-- Extracted material --
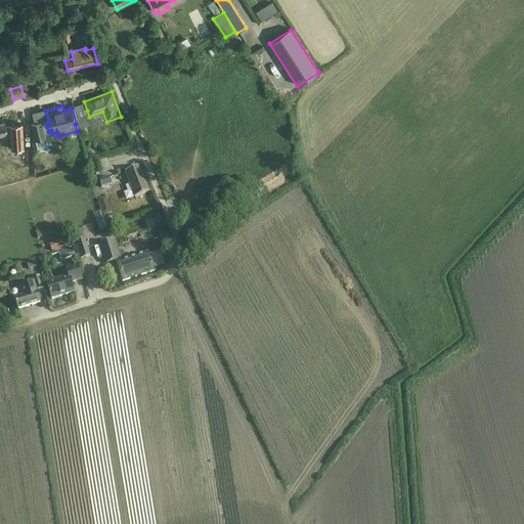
[(35,124),(32,125),(34,136),(37,147),(37,148),(48,145),(46,140),(53,138),(52,133),(51,130),(48,131),(46,124),(48,123),(48,121),(35,124)]
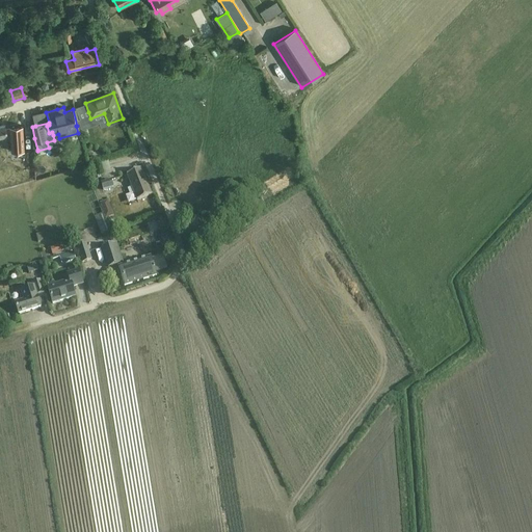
[(0,138),(7,136),(10,135),(11,152),(24,151),(22,126),(9,127),(10,128),(5,129),(5,126),(0,126),(0,138)]
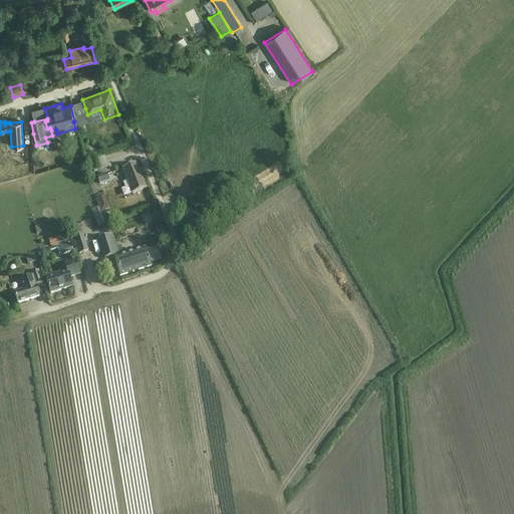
[(137,164),(135,165),(122,170),(133,195),(147,189),(137,164)]
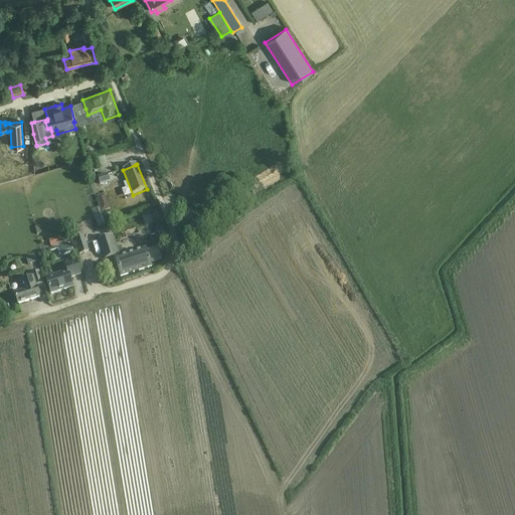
[(99,178),(101,185),(111,182),(109,175),(99,178)]
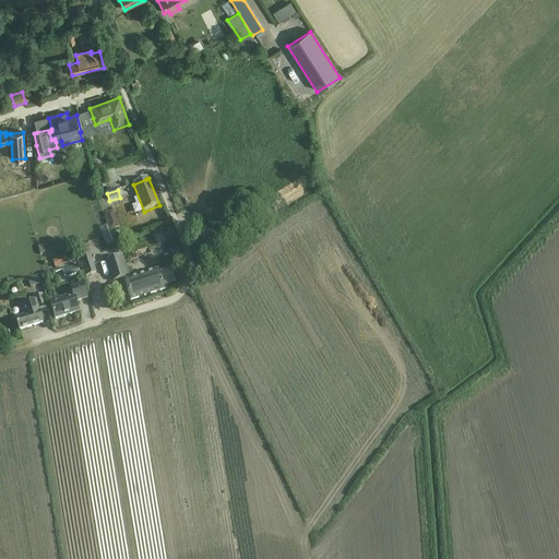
[(92,252),(97,269),(105,266),(99,250),(92,252)]
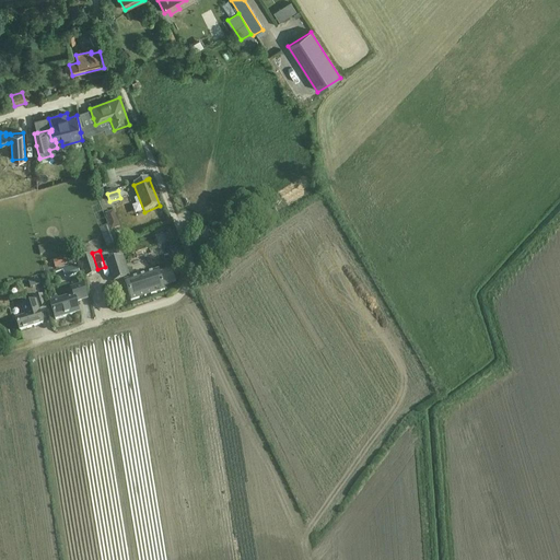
[(53,261),(55,269),(68,265),(67,258),(53,261)]
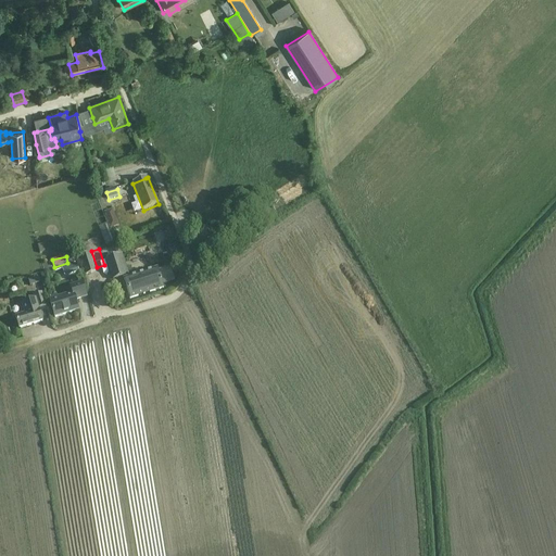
[(106,260),(113,280),(125,277),(118,256),(106,260)]
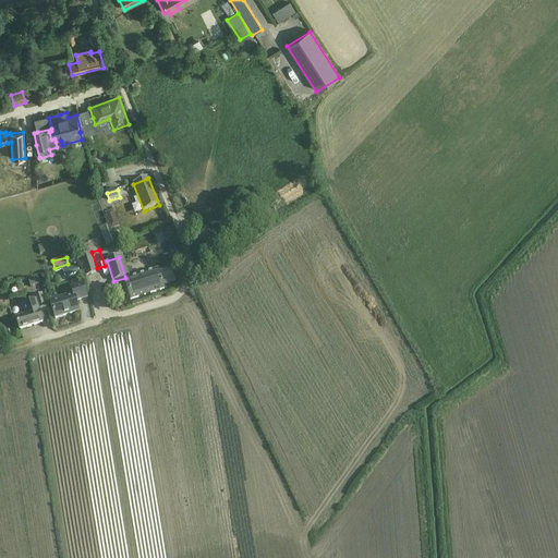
[(82,263),(82,264),(86,276),(96,274),(92,259),(82,263)]
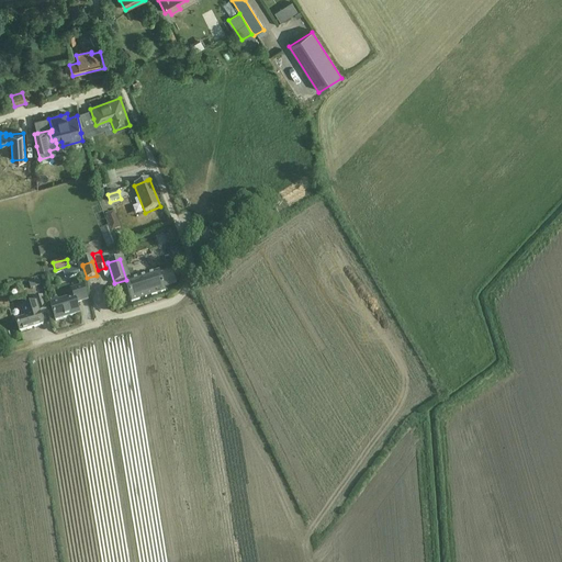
[(125,292),(127,292),(132,303),(165,292),(158,273),(125,283),(126,285),(124,288),(125,292)]
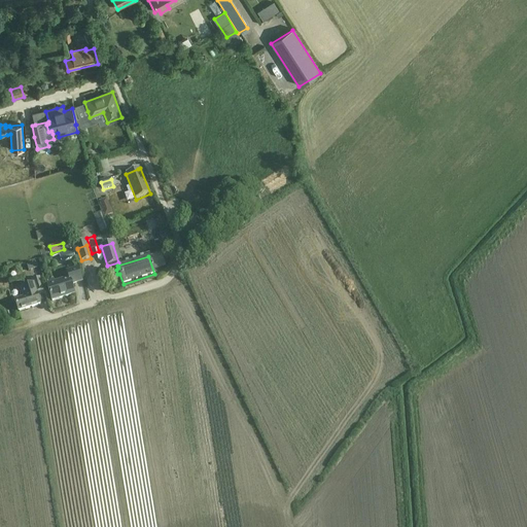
[(67,272),(69,279),(47,286),(51,302),(74,294),(71,285),(82,281),(79,269),(67,272)]
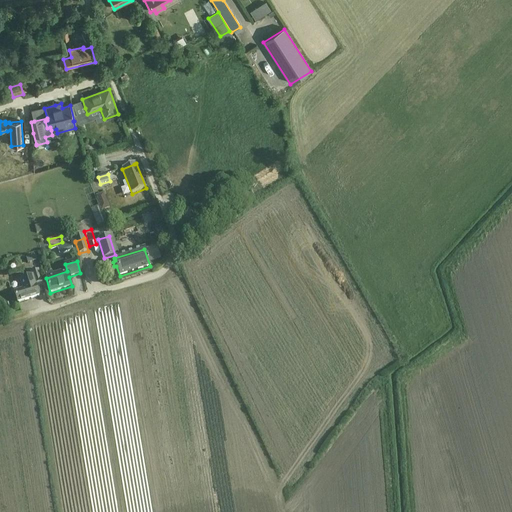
[(31,273),(32,277),(20,281),(23,290),(14,293),(17,303),(39,297),(35,284),(42,282),(39,271),(31,273)]
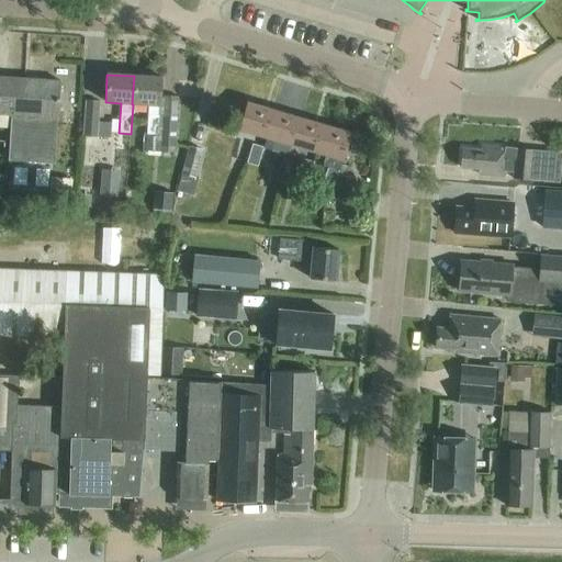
[(160,78),(134,76),(132,104),(133,104),(148,105),(146,135),(157,135),(160,78)]
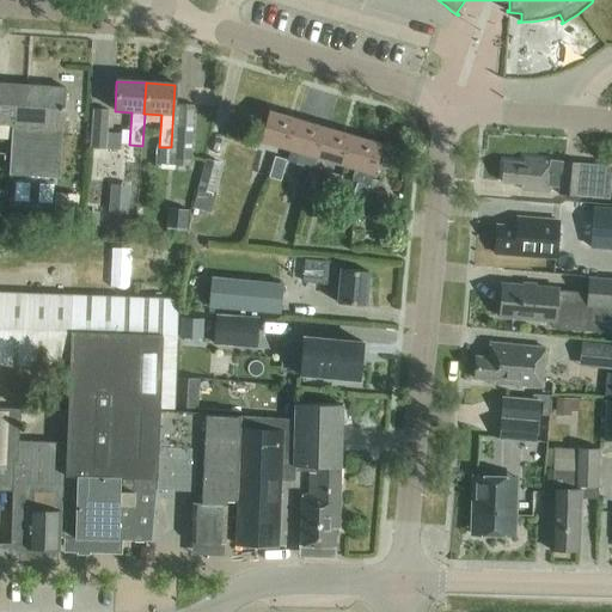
[(65,89),(0,84),(0,124),(12,127),(8,176),(57,178),(61,130),(62,130),(65,89)]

-- What to produce --
Line by line, write out the entries exactly, and leave the pictures out.

-- Result of the exercise --
[(35,124),(32,125),(34,136),(37,147),(37,148),(48,145),(46,140),(53,138),(52,133),(51,130),(48,131),(46,124),(48,123),(48,121),(35,124)]
[(0,138),(7,136),(10,135),(11,152),(24,151),(22,126),(9,127),(10,128),(5,129),(5,126),(0,126),(0,138)]
[(137,164),(135,165),(122,170),(133,195),(147,189),(137,164)]
[(99,178),(101,185),(111,182),(109,175),(99,178)]
[(92,252),(97,269),(105,266),(99,250),(92,252)]
[(53,261),(55,269),(68,265),(67,258),(53,261)]
[(106,260),(113,280),(125,277),(118,256),(106,260)]
[(82,263),(82,264),(86,276),(96,274),(92,259),(82,263)]
[(125,292),(127,292),(132,303),(165,292),(158,273),(125,283),(126,285),(124,288),(125,292)]
[(67,272),(69,279),(47,286),(51,302),(74,294),(71,285),(82,281),(79,269),(67,272)]
[(31,273),(32,277),(20,281),(23,290),(14,293),(17,303),(39,297),(35,284),(42,282),(39,271),(31,273)]
[(160,78),(134,76),(132,104),(133,104),(148,105),(146,135),(157,135),(160,78)]
[(65,89),(0,84),(0,124),(12,127),(8,176),(57,178),(61,130),(62,130),(65,89)]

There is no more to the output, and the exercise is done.